[Dataset items]

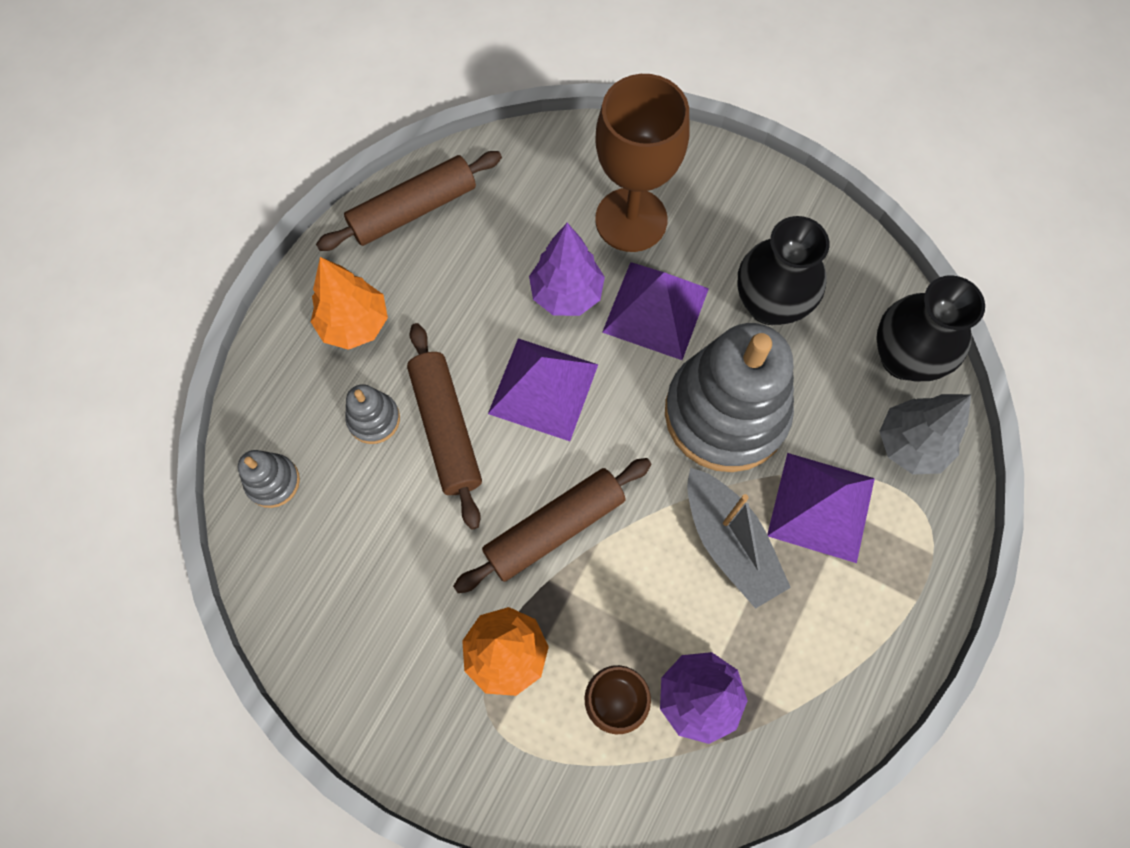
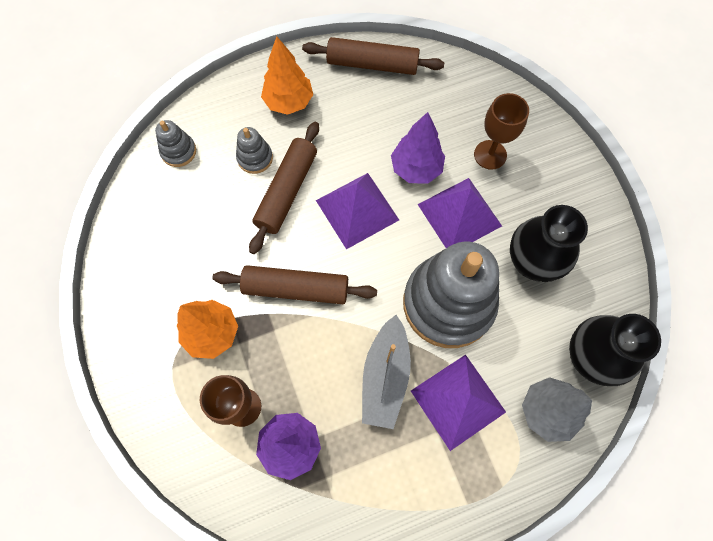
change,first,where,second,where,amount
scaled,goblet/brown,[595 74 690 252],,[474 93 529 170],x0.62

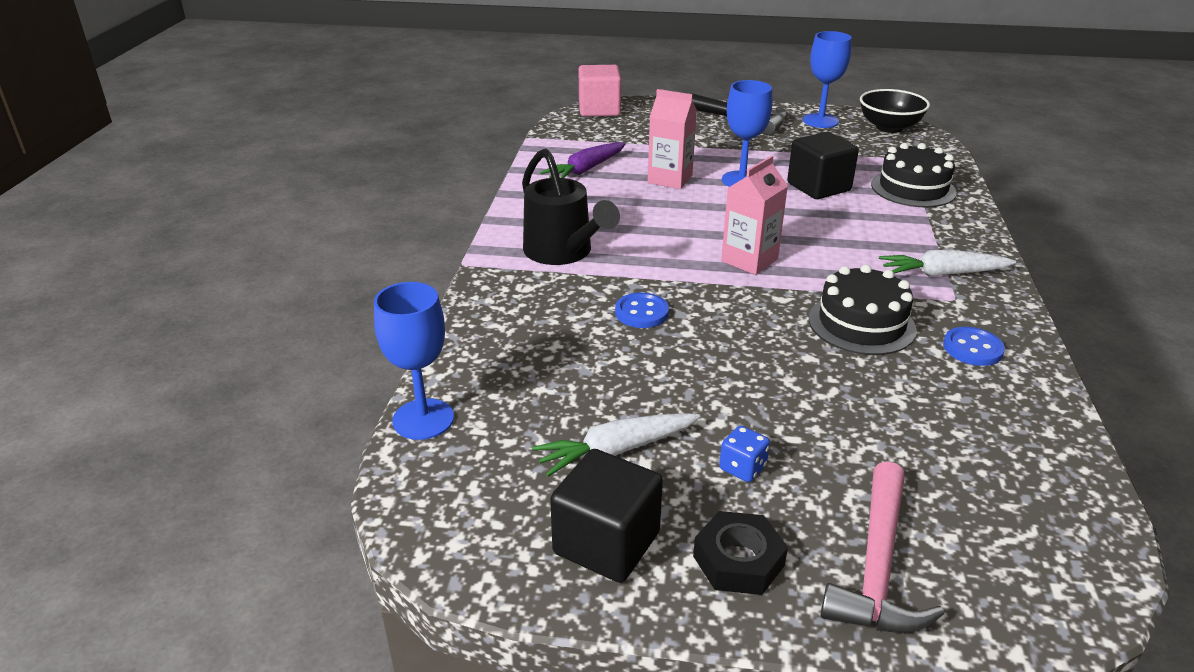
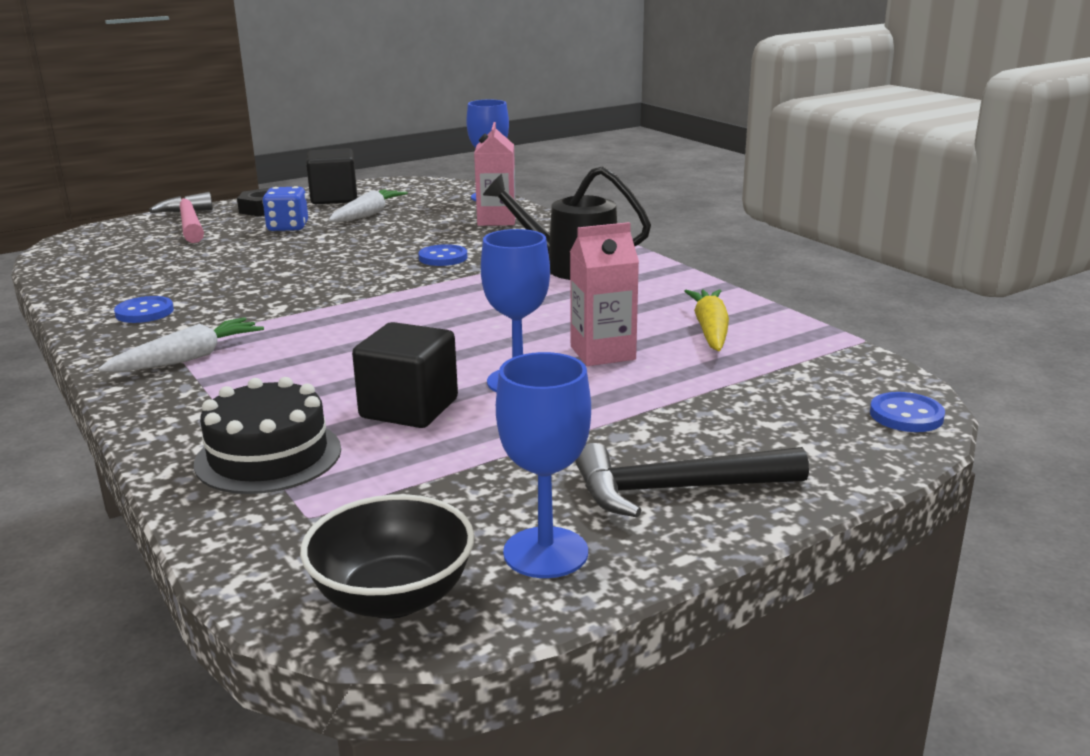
change,first,where,second,where,amount
repainted,carrot/purple,[540 142 626 178],carrot/yellow,[684 289 729 351],
swapped,cube/pink,[579 65 621 117],button/blue,[870 392 945 432],
scaled,dice/blue,[719 426 770 482],,[262 186 308 231],x1.50
shifted,carton/pink,[721 156 788 275],,[474 122 516 226],
gone,cake/black,[809 264 917 355],,,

## WORK REQUEST
Omit the pictures; set down each record exactly.

## SOLUTION FOR THIS PROBLEM
change,first,where,second,where,amount
scaled,goblet/brown,[595 74 690 252],,[474 93 529 170],x0.62

change,first,where,second,where,amount
repainted,carrot/purple,[540 142 626 178],carrot/yellow,[684 289 729 351],
swapped,cube/pink,[579 65 621 117],button/blue,[870 392 945 432],
scaled,dice/blue,[719 426 770 482],,[262 186 308 231],x1.50
shifted,carton/pink,[721 156 788 275],,[474 122 516 226],
gone,cake/black,[809 264 917 355],,,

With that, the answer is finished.